- _Requirement_
Whenever the string "grey" turns up in a line of the data below, copy that line.

[Opening The input section]

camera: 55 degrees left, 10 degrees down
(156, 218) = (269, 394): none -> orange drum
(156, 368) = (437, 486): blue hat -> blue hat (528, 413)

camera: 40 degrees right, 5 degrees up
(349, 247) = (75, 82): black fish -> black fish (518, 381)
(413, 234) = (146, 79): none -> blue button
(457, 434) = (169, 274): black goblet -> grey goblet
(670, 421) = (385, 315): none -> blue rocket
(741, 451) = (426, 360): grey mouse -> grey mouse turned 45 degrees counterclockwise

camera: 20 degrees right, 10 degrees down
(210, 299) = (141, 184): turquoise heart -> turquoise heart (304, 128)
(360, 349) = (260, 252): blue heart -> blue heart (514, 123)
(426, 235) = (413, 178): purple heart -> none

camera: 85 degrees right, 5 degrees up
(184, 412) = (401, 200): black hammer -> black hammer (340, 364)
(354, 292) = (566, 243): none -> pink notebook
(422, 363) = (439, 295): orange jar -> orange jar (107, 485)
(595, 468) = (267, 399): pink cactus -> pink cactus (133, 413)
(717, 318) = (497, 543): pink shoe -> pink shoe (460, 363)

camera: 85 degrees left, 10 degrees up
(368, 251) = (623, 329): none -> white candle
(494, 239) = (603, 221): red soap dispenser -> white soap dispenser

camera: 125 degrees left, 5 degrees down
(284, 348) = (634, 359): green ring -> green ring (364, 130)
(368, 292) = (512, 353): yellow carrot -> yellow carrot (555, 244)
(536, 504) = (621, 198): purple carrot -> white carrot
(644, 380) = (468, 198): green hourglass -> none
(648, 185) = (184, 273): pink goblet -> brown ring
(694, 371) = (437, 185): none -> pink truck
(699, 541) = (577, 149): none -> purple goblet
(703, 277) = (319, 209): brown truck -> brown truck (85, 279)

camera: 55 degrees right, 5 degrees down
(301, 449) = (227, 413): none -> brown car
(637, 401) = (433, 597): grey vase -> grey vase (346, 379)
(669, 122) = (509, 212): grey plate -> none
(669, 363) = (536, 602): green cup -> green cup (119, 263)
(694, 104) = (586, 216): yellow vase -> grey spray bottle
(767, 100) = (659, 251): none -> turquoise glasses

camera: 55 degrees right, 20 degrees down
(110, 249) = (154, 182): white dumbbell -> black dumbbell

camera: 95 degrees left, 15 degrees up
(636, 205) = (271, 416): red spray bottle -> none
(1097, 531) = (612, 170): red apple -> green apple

[Closing The input section]

- _Exercise result_
(457, 434) = (169, 274): black goblet -> grey goblet
(741, 451) = (426, 360): grey mouse -> grey mouse turned 45 degrees counterclockwise
(637, 401) = (433, 597): grey vase -> grey vase (346, 379)
(669, 122) = (509, 212): grey plate -> none
(694, 104) = (586, 216): yellow vase -> grey spray bottle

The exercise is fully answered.